* start Supplied data *

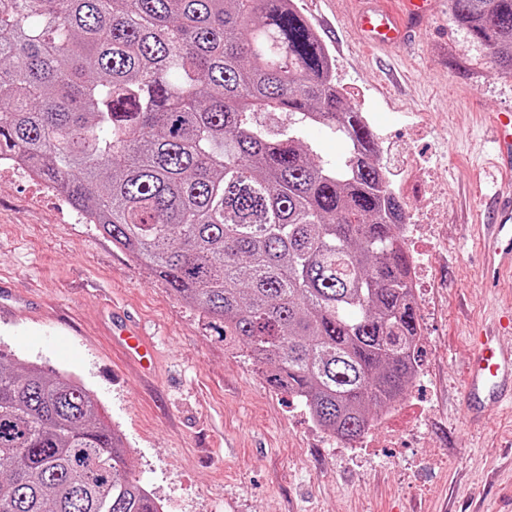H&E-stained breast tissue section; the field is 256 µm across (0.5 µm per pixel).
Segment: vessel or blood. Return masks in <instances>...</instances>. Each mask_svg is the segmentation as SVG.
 <instances>
[{
    "instance_id": "1",
    "label": "vessel or blood",
    "mask_w": 512,
    "mask_h": 512,
    "mask_svg": "<svg viewBox=\"0 0 512 512\" xmlns=\"http://www.w3.org/2000/svg\"><path fill=\"white\" fill-rule=\"evenodd\" d=\"M354 19L359 39L374 47L403 44L408 31L403 22L412 17L425 21L433 0H363ZM491 162L497 173L512 169V113H497L489 129ZM484 247L491 275H512V197L499 198ZM465 392L473 419L496 412L512 400V350L501 346L494 334L477 331L471 336L465 368Z\"/></svg>"
}]
</instances>
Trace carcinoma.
I'll list each match as a JSON object with an SVG mask.
<instances>
[{
	"label": "carcinoma",
	"instance_id": "obj_1",
	"mask_svg": "<svg viewBox=\"0 0 512 512\" xmlns=\"http://www.w3.org/2000/svg\"><path fill=\"white\" fill-rule=\"evenodd\" d=\"M512 78V0H448ZM281 115V123L263 121ZM349 144L333 164L305 142ZM354 441L415 377L400 198L294 0H0V157ZM67 373L0 350V512H162Z\"/></svg>",
	"mask_w": 512,
	"mask_h": 512
}]
</instances>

* end Supplied data *

* _Written request_: Transcribe every line in the entries above, taking out only the images.

* _Finished task_:
H&E-stained breast tissue section; the field is 256 µm across (0.5 µm per pixel).
Segment: vessel or blood. Return masks in <instances>...</instances>. Each mask_svg is the segmentation as SVG.
 <instances>
[{
    "instance_id": "1",
    "label": "vessel or blood",
    "mask_w": 512,
    "mask_h": 512,
    "mask_svg": "<svg viewBox=\"0 0 512 512\" xmlns=\"http://www.w3.org/2000/svg\"><path fill=\"white\" fill-rule=\"evenodd\" d=\"M354 19L359 39L374 47L403 44L408 31L403 22L412 17L425 21L433 0H363ZM491 162L497 173L512 169V113H497L489 129ZM484 247L491 275H512V197L499 198ZM465 392L473 419L496 412L512 400V350L501 346L494 334L477 331L471 336L465 368Z\"/></svg>"
}]
</instances>
Trace carcinoma.
I'll list each match as a JSON object with an SVG mask.
<instances>
[{
	"label": "carcinoma",
	"instance_id": "obj_1",
	"mask_svg": "<svg viewBox=\"0 0 512 512\" xmlns=\"http://www.w3.org/2000/svg\"><path fill=\"white\" fill-rule=\"evenodd\" d=\"M512 78V0H448ZM281 115V123L263 121ZM349 144L333 164L305 142ZM354 441L415 377L400 198L294 0H0V157ZM67 373L0 350V512H162Z\"/></svg>",
	"mask_w": 512,
	"mask_h": 512
}]
</instances>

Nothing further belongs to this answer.